## TRY IT
A faithful copy of the listing below is needed, one that contains no pictures.

## INFORMATION PROVIDED
.....

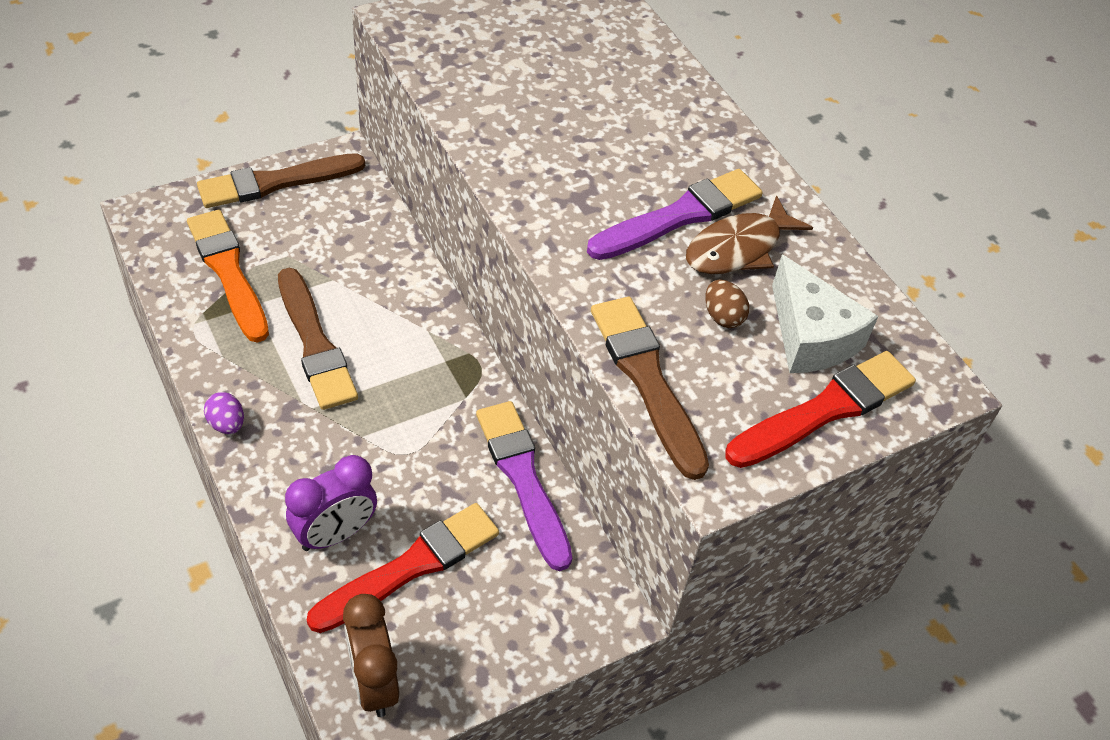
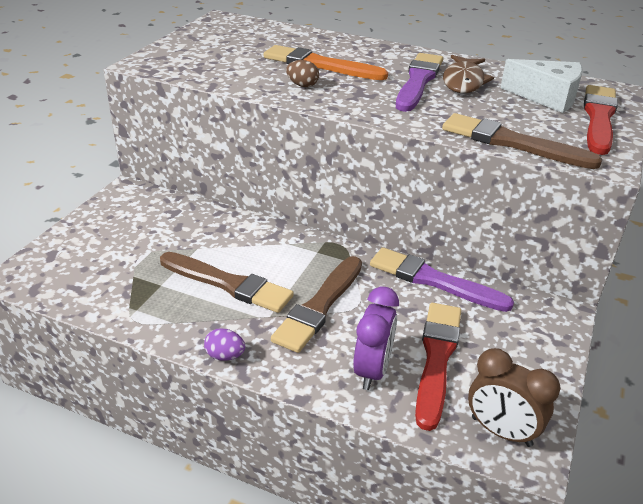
camera: 35 degrees left, 15 degrees down
orange brush [187,210,269,343] -> orange brush moved to [263,45,388,80]
brown brush [197,153,365,208] -> brown brush moved to [271,256,362,353]
brown egg [705,280,749,328] -> brown egg moved to [286,60,319,87]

.....

## ANSWER SPACE
camera: 35 degrees left, 15 degrees down
orange brush [187,210,269,343] -> orange brush moved to [263,45,388,80]
brown brush [197,153,365,208] -> brown brush moved to [271,256,362,353]
brown egg [705,280,749,328] -> brown egg moved to [286,60,319,87]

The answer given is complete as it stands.